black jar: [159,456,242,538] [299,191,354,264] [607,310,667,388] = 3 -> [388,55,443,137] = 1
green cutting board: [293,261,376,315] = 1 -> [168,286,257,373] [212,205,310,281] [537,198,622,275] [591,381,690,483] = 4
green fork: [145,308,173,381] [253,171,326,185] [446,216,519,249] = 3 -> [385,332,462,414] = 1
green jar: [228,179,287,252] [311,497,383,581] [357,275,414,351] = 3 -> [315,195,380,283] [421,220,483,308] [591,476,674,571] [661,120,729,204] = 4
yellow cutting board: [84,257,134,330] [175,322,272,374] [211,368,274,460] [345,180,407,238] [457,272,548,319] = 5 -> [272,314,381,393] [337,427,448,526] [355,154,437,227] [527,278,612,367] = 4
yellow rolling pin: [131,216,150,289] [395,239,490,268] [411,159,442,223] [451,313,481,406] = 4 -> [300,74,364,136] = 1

====

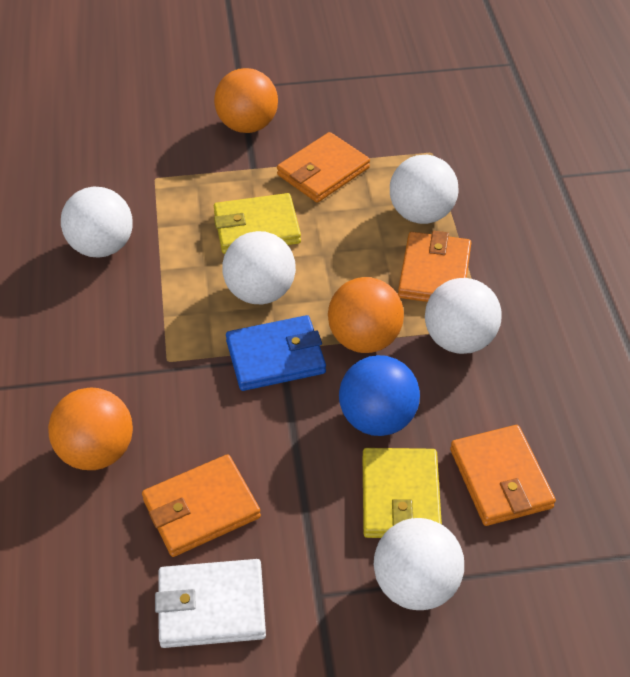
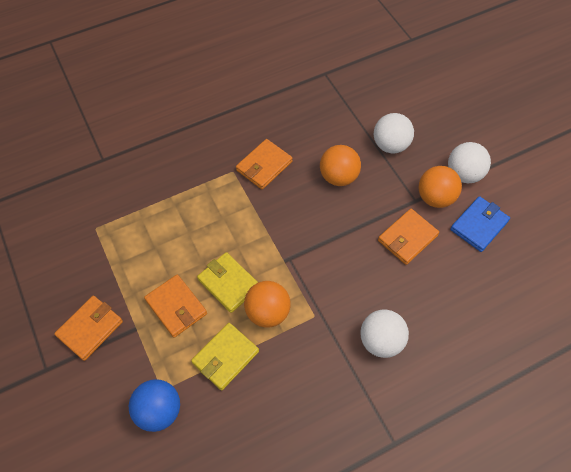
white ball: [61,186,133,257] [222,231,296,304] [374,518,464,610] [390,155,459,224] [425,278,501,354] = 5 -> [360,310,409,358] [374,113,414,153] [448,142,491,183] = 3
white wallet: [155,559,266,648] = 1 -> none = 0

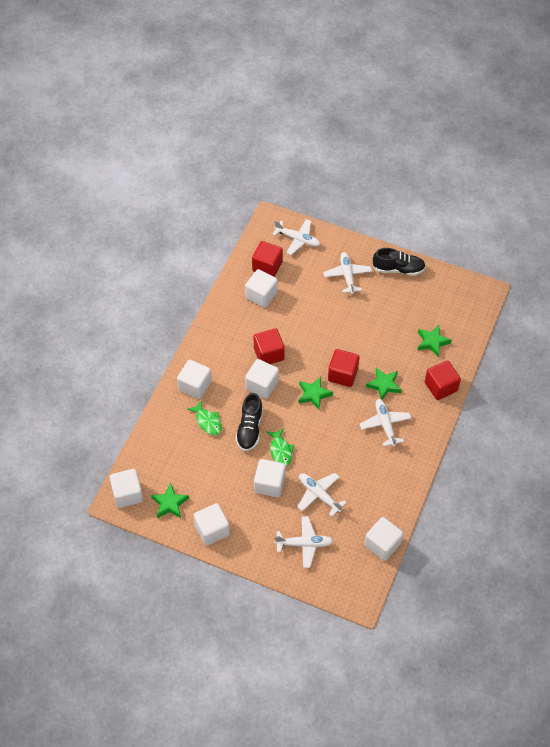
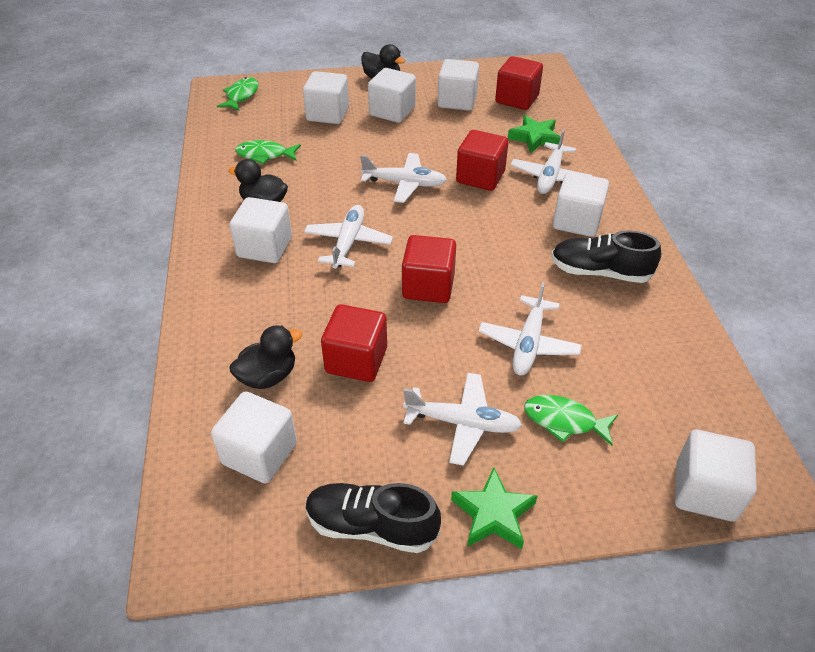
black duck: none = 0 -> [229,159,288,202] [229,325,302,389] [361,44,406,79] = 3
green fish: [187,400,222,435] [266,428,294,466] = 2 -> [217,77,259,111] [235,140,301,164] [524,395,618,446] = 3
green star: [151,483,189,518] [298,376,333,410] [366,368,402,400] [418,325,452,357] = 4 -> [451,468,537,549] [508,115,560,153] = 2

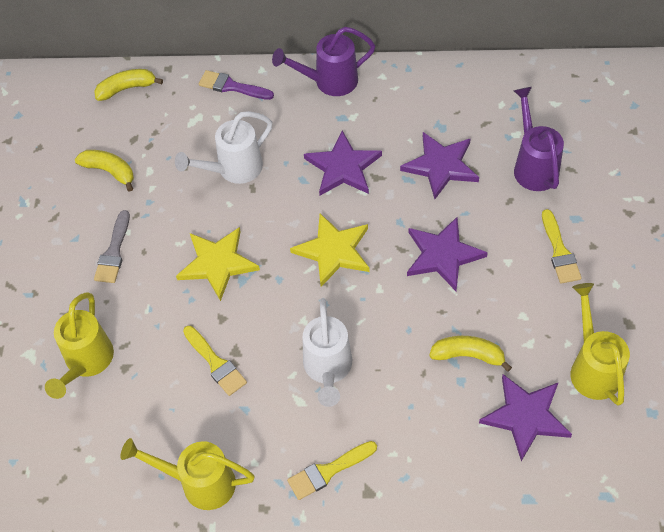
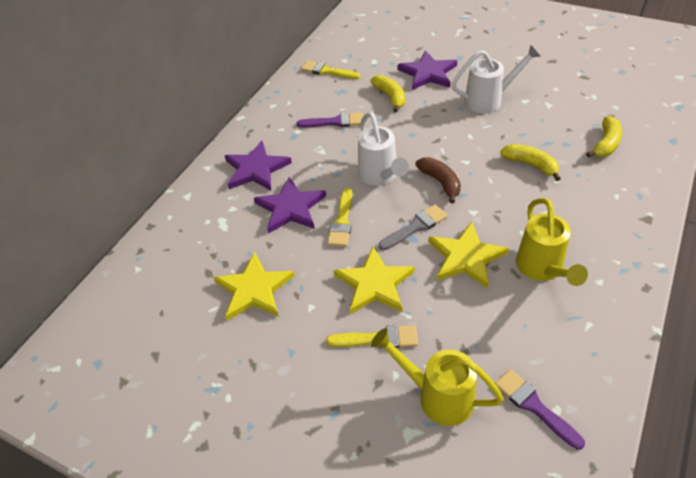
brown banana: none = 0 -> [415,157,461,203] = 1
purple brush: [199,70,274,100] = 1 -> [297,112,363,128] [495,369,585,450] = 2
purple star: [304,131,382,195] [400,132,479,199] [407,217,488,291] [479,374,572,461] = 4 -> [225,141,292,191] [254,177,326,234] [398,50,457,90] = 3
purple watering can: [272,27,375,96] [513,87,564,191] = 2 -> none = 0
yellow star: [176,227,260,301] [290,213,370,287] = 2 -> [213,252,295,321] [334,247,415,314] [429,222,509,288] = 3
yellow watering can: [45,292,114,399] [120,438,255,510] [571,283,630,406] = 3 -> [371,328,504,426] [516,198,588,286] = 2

====

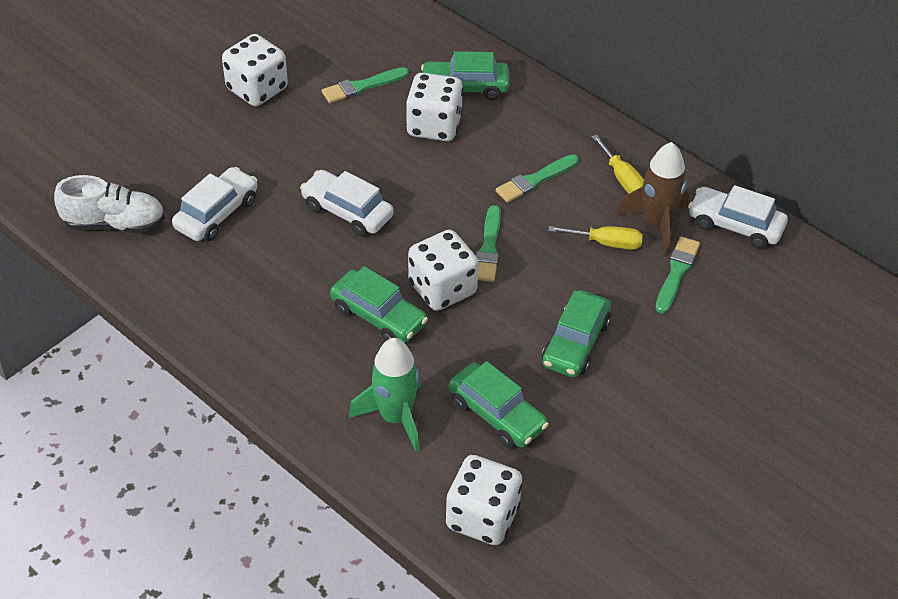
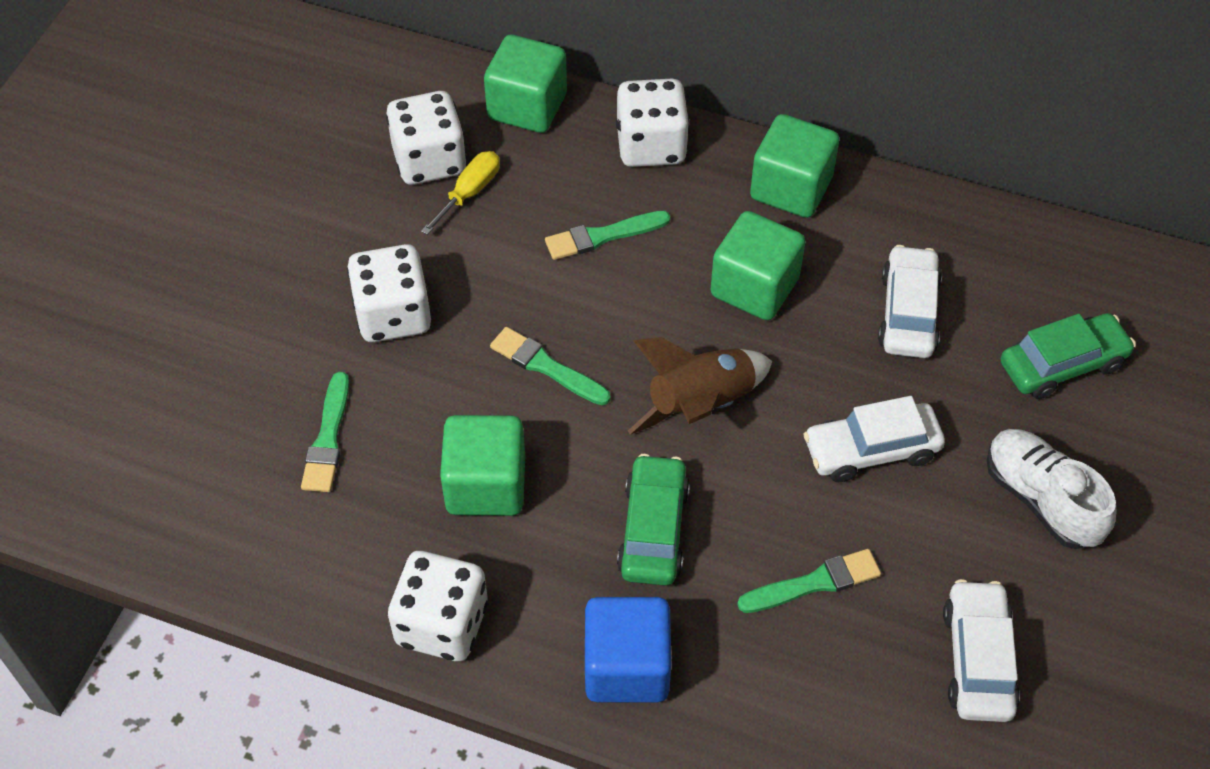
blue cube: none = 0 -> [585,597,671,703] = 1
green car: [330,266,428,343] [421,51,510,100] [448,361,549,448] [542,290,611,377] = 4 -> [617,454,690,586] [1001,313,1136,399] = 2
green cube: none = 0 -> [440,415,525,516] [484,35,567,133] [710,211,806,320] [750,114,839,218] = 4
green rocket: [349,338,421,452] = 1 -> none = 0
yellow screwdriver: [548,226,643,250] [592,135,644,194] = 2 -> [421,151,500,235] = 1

====

The problem:
Copy out only the lines above from the one with "green cutting board: [293,261,376,315]" to the one with "yellow rolling pin: [131,216,150,289]", inclusive, exactly as they stand.

Solution for this exercise:
green cutting board: [293,261,376,315] = 1 -> [168,286,257,373] [212,205,310,281] [537,198,622,275] [591,381,690,483] = 4
green fork: [145,308,173,381] [253,171,326,185] [446,216,519,249] = 3 -> [385,332,462,414] = 1
green jar: [228,179,287,252] [311,497,383,581] [357,275,414,351] = 3 -> [315,195,380,283] [421,220,483,308] [591,476,674,571] [661,120,729,204] = 4
yellow cutting board: [84,257,134,330] [175,322,272,374] [211,368,274,460] [345,180,407,238] [457,272,548,319] = 5 -> [272,314,381,393] [337,427,448,526] [355,154,437,227] [527,278,612,367] = 4
yellow rolling pin: [131,216,150,289] [395,239,490,268] [411,159,442,223] [451,313,481,406] = 4 -> [300,74,364,136] = 1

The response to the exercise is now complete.